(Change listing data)
- - - - - - -
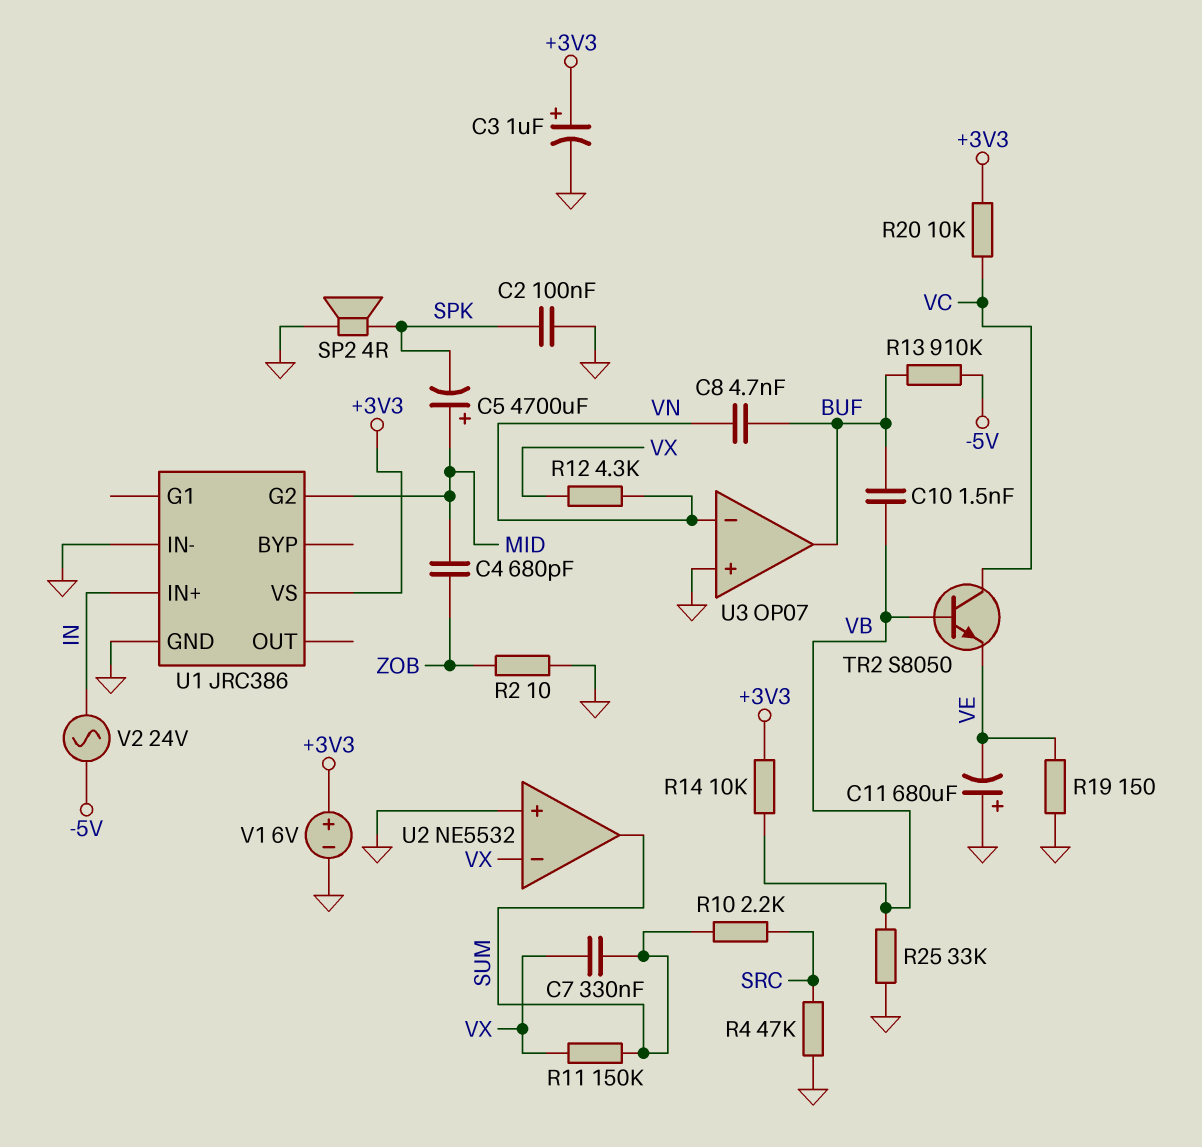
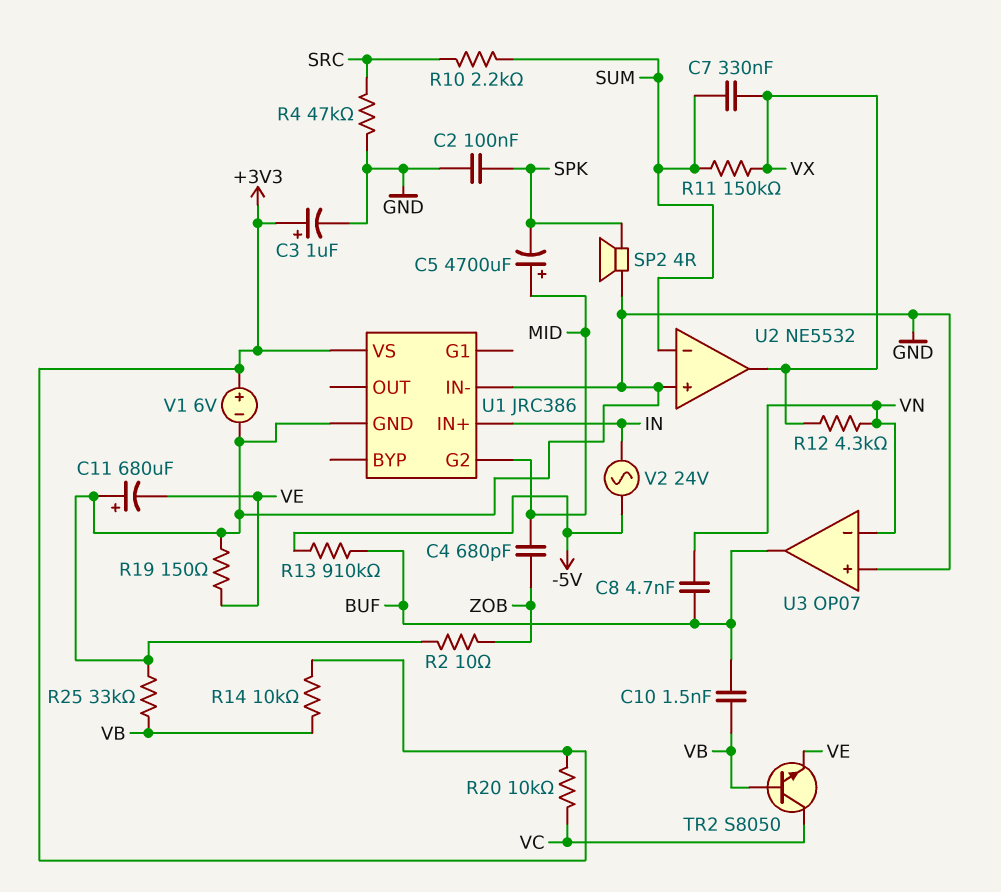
U2 pin in-: VX -> SUM
U2 pin out: SUM -> VX

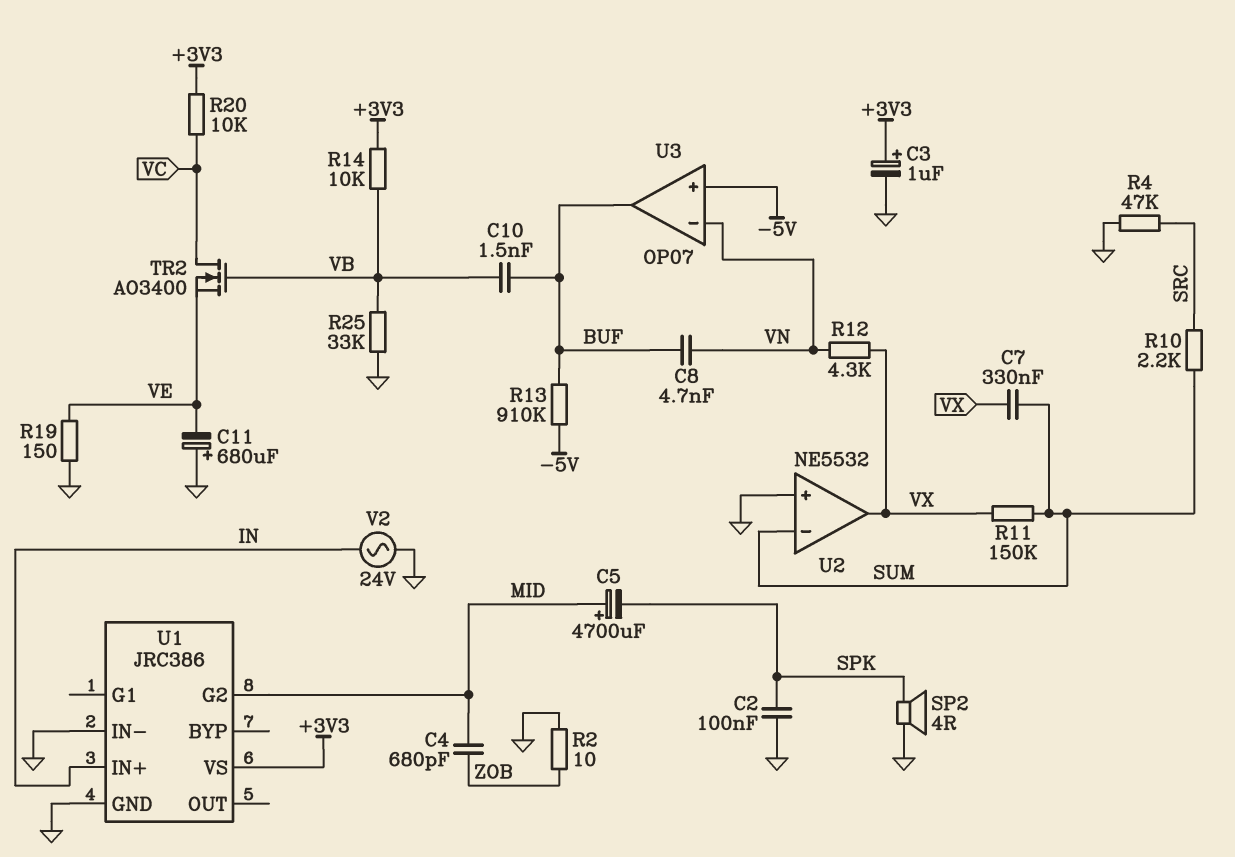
TR2: NPN S8050 (B VB, C VC, E VE) -> NMOS AO3400 (G VB, D VC, S VE)
U3 pin in+: GND -> -5V
V1: 6V (plus +3V3, minus GND) -> none
V2: AC 24V (-5V, IN) -> AC 24V (GND, IN)

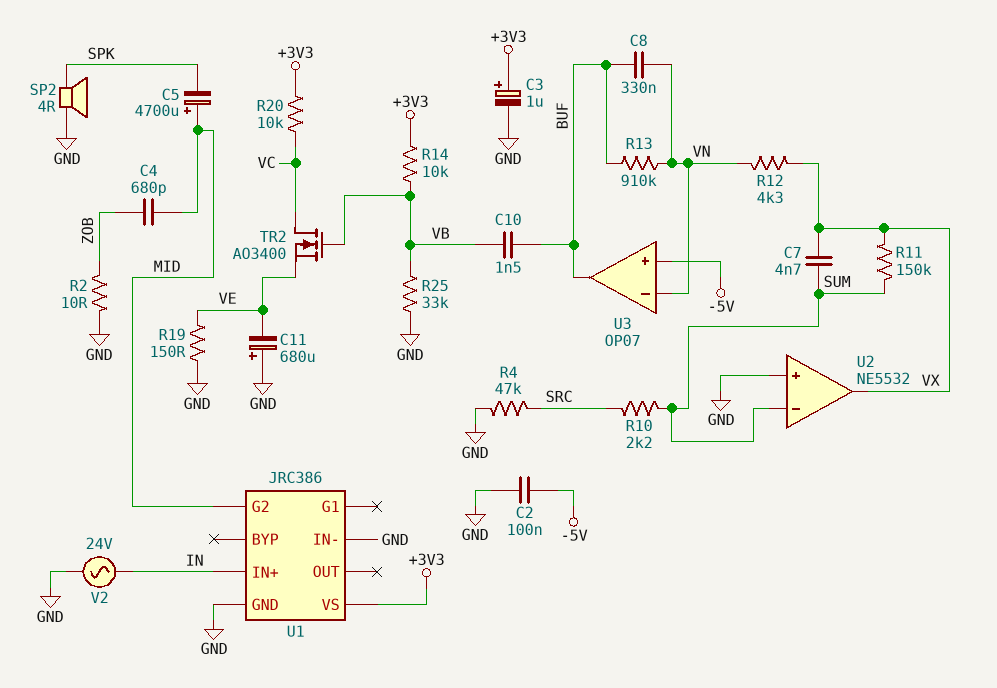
C2: 100nF (GND, SPK) -> 100nF (-5V, GND)
C7: 330nF (SUM, VX) -> 4.7nF (SUM, VX)
C8: 4.7nF (BUF, VN) -> 330nF (BUF, VN)
R13: 910k (-5V, BUF) -> 910k (BUF, VN)

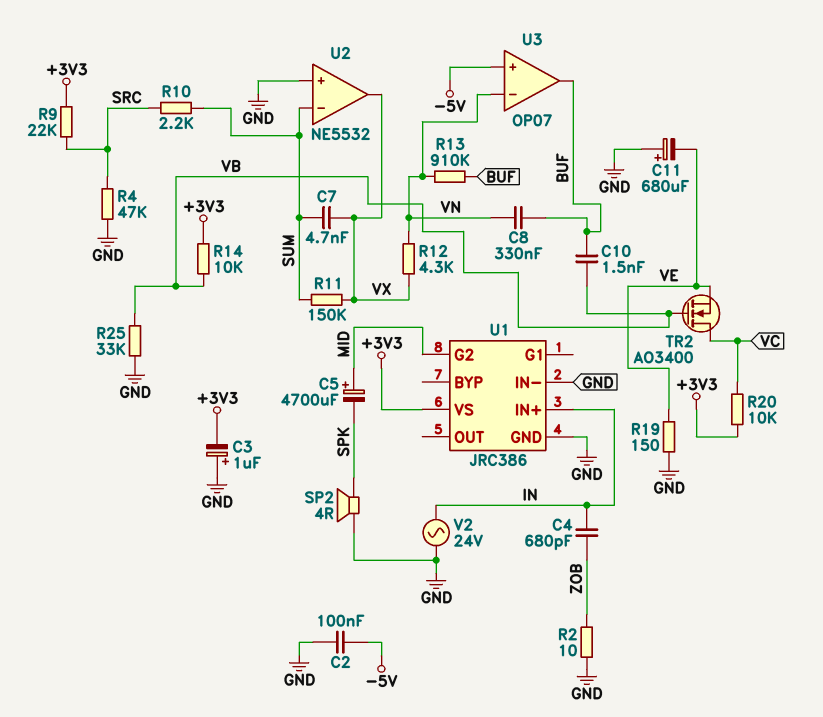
C3: 1uF (plus +3V3, minus GND) -> 1uF (plus GND, minus +3V3)
C4: 680pF (MID, ZOB) -> 680pF (IN, ZOB)
R9: none -> 22k (+3V3, SRC)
- - - - - - -
### Work instruction
Reproduce the lines above exactly, image-free.

### The completed task
U2 pin in-: VX -> SUM
U2 pin out: SUM -> VX

TR2: NPN S8050 (B VB, C VC, E VE) -> NMOS AO3400 (G VB, D VC, S VE)
U3 pin in+: GND -> -5V
V1: 6V (plus +3V3, minus GND) -> none
V2: AC 24V (-5V, IN) -> AC 24V (GND, IN)

C2: 100nF (GND, SPK) -> 100nF (-5V, GND)
C7: 330nF (SUM, VX) -> 4.7nF (SUM, VX)
C8: 4.7nF (BUF, VN) -> 330nF (BUF, VN)
R13: 910k (-5V, BUF) -> 910k (BUF, VN)

C3: 1uF (plus +3V3, minus GND) -> 1uF (plus GND, minus +3V3)
C4: 680pF (MID, ZOB) -> 680pF (IN, ZOB)
R9: none -> 22k (+3V3, SRC)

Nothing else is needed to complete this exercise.